All of the data is to be written out again exactly, without the pictures.

* Building change records *
+===+
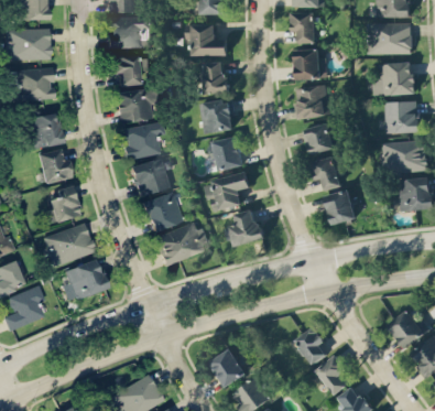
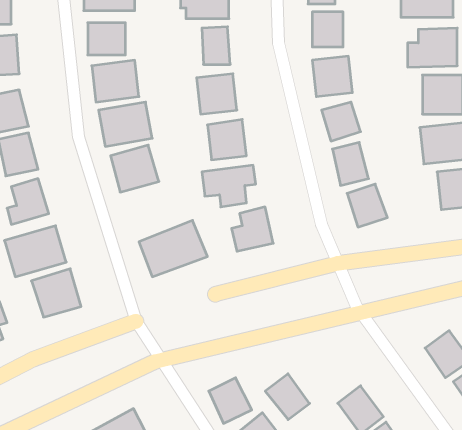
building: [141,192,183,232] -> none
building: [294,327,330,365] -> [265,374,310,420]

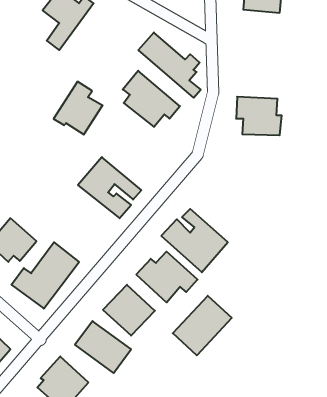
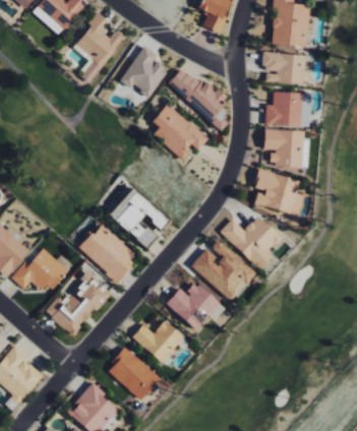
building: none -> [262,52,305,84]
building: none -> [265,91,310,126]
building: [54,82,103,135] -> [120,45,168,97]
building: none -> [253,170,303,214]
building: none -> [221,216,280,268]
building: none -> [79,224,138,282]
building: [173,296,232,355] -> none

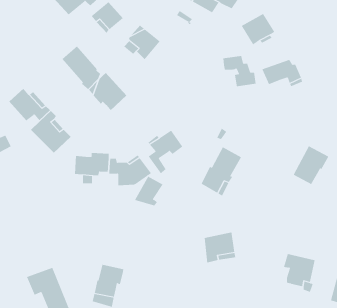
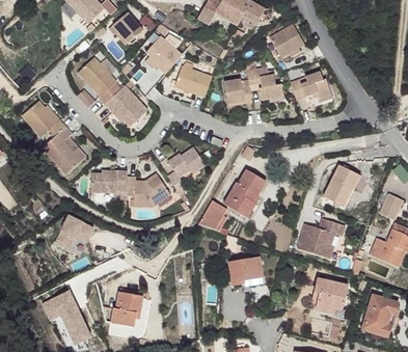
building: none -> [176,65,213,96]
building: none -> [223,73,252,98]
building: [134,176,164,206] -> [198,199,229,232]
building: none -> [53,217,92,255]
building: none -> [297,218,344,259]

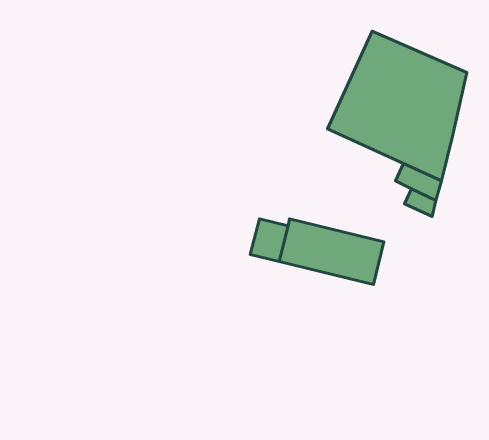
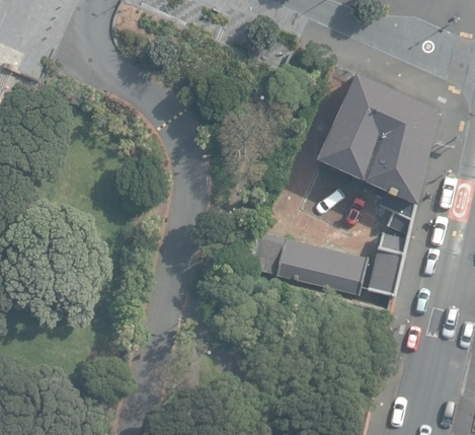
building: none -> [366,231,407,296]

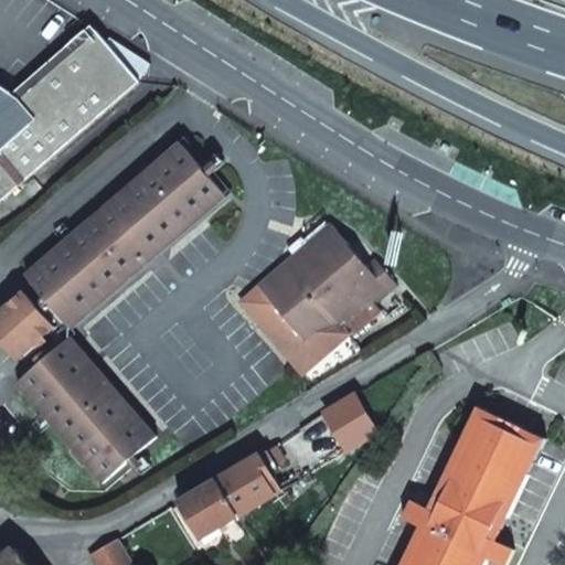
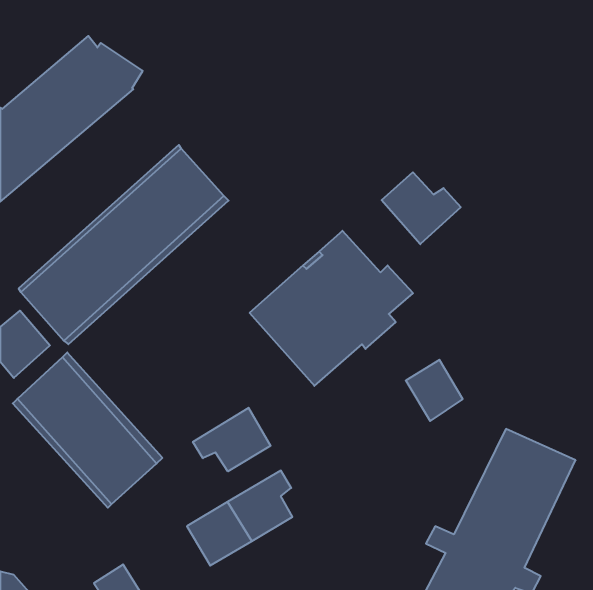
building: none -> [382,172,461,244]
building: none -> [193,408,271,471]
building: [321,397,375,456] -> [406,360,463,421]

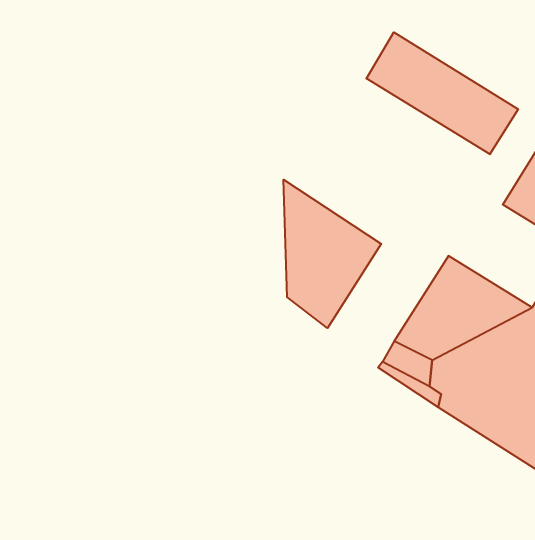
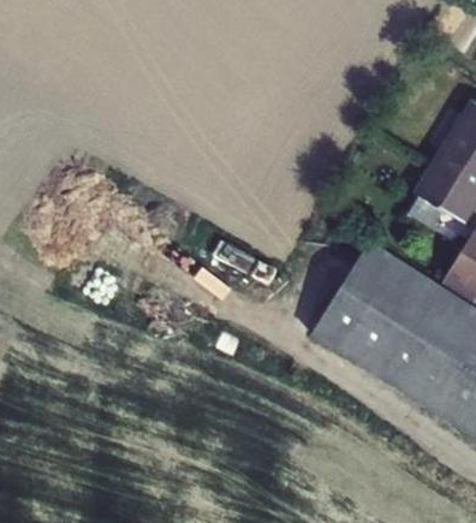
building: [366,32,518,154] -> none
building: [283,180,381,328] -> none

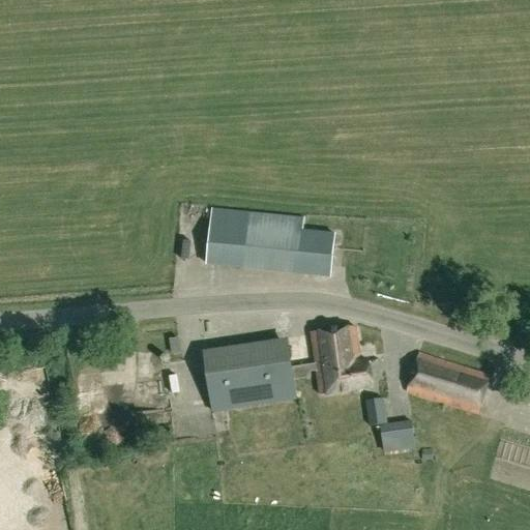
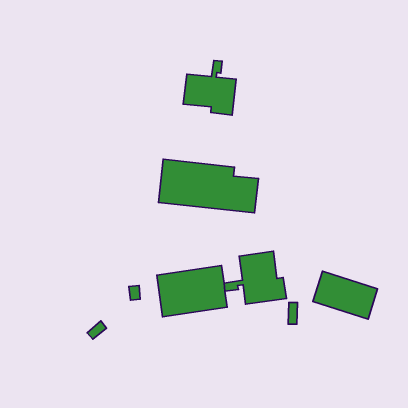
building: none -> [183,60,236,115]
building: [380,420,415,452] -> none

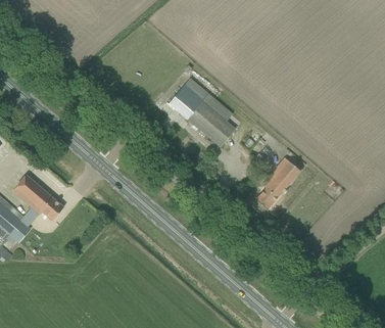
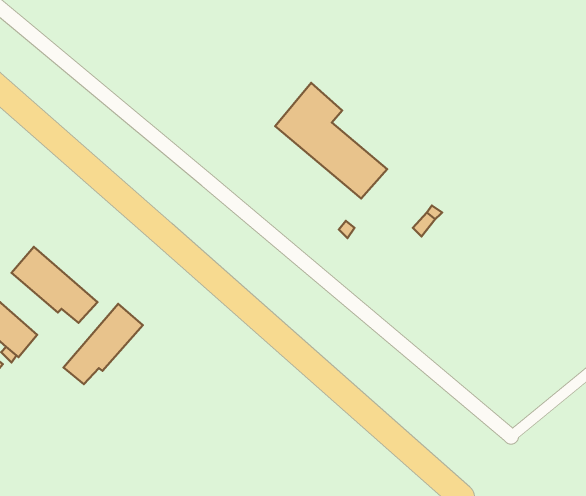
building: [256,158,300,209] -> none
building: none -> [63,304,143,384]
+===+
* Solution to the problem *
building: [141,192,183,232] -> none
building: [294,327,330,365] -> [265,374,310,420]

building: none -> [262,52,305,84]
building: none -> [265,91,310,126]
building: [54,82,103,135] -> [120,45,168,97]
building: none -> [253,170,303,214]
building: none -> [221,216,280,268]
building: none -> [79,224,138,282]
building: [173,296,232,355] -> none

building: none -> [176,65,213,96]
building: none -> [223,73,252,98]
building: [134,176,164,206] -> [198,199,229,232]
building: none -> [53,217,92,255]
building: none -> [297,218,344,259]

building: none -> [366,231,407,296]

building: none -> [382,172,461,244]
building: none -> [193,408,271,471]
building: [321,397,375,456] -> [406,360,463,421]

building: [366,32,518,154] -> none
building: [283,180,381,328] -> none

building: none -> [183,60,236,115]
building: [380,420,415,452] -> none

building: [256,158,300,209] -> none
building: none -> [63,304,143,384]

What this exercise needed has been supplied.